_Extracted records_
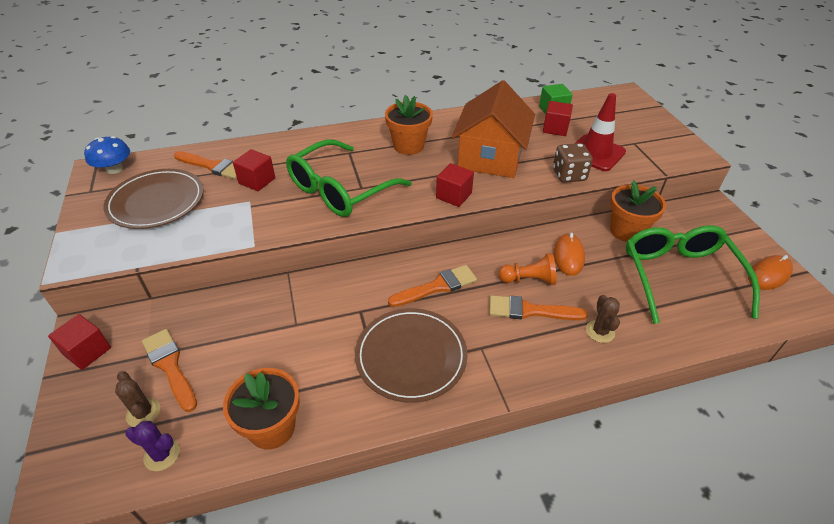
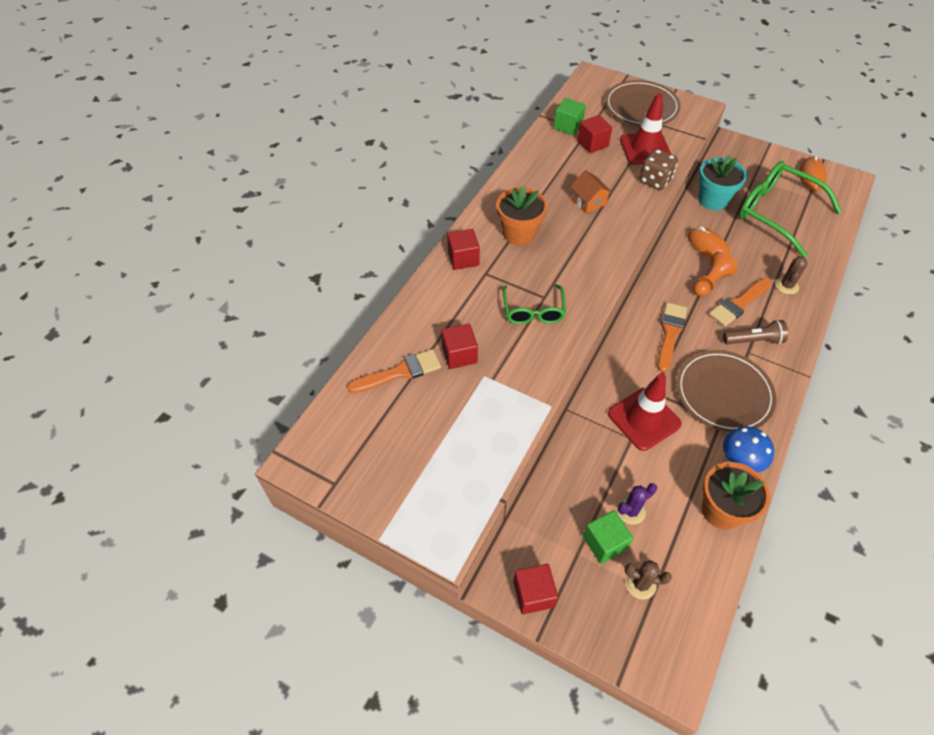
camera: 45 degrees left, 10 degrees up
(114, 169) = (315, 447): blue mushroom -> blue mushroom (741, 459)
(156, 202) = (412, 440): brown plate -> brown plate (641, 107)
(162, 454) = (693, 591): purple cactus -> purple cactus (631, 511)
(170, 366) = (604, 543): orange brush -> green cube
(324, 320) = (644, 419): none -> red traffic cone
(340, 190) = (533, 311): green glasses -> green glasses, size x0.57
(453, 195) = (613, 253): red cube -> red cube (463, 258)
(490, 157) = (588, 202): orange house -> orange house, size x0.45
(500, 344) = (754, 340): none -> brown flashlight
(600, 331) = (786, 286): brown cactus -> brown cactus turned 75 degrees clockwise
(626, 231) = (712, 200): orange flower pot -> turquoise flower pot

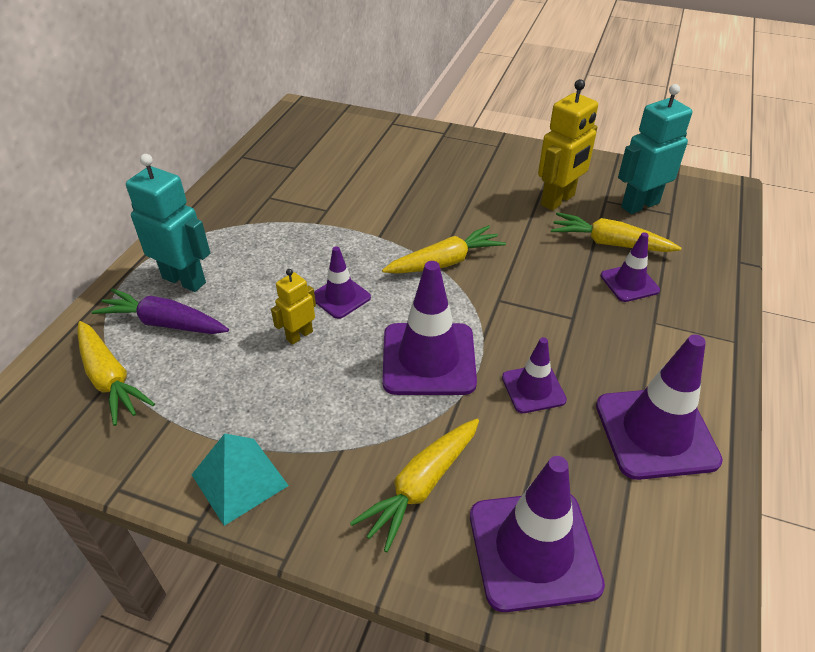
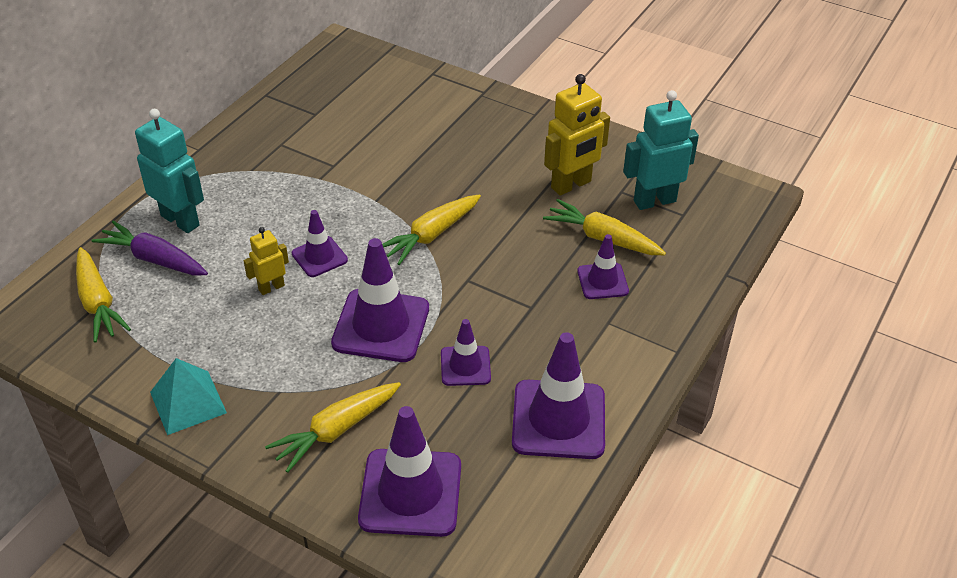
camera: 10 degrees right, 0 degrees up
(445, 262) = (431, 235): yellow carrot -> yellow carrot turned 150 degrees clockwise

...

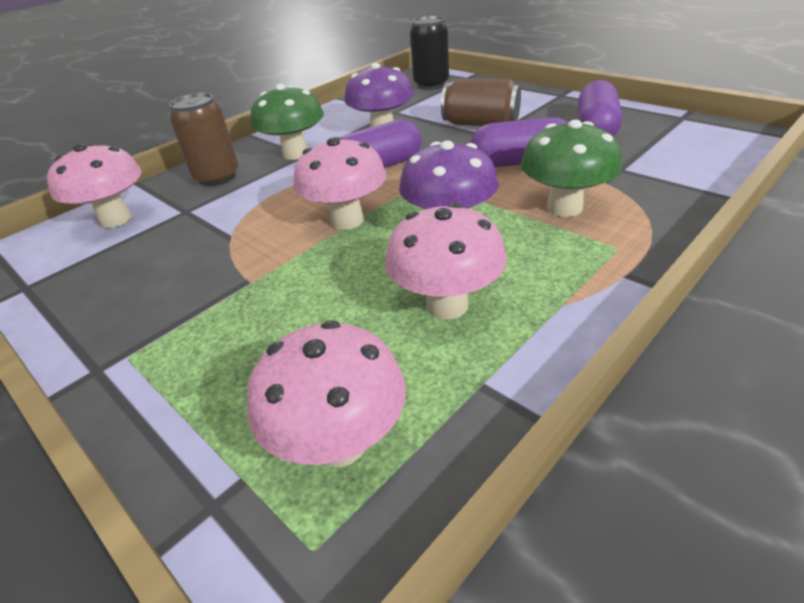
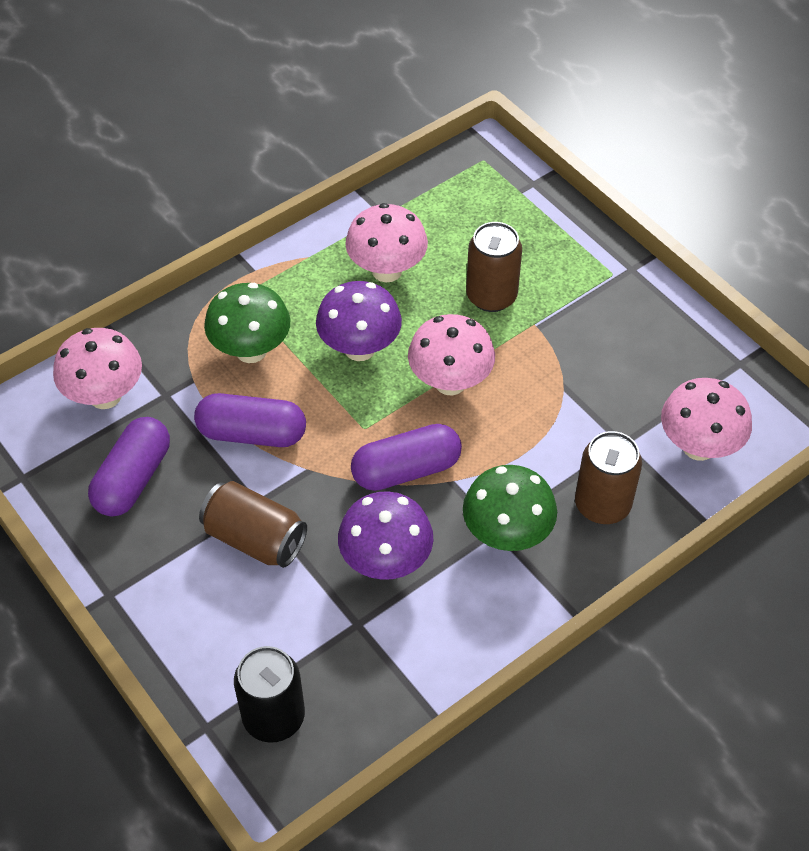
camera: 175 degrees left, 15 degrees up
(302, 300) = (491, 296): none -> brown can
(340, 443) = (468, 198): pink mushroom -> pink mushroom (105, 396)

_What the task asks_
Write back the stretch of lines above that begins with the line holding "camera: 45 degrees left, 10 degrees up" and ends with the line holding "(445, 262) = (431, 235): yellow", both included, exactly as written. Pictures stay out.

_Expected answer_
camera: 45 degrees left, 10 degrees up
(114, 169) = (315, 447): blue mushroom -> blue mushroom (741, 459)
(156, 202) = (412, 440): brown plate -> brown plate (641, 107)
(162, 454) = (693, 591): purple cactus -> purple cactus (631, 511)
(170, 366) = (604, 543): orange brush -> green cube
(324, 320) = (644, 419): none -> red traffic cone
(340, 190) = (533, 311): green glasses -> green glasses, size x0.57
(453, 195) = (613, 253): red cube -> red cube (463, 258)
(490, 157) = (588, 202): orange house -> orange house, size x0.45
(500, 344) = (754, 340): none -> brown flashlight
(600, 331) = (786, 286): brown cactus -> brown cactus turned 75 degrees clockwise
(626, 231) = (712, 200): orange flower pot -> turquoise flower pot

camera: 10 degrees right, 0 degrees up
(445, 262) = (431, 235): yellow carrot -> yellow carrot turned 150 degrees clockwise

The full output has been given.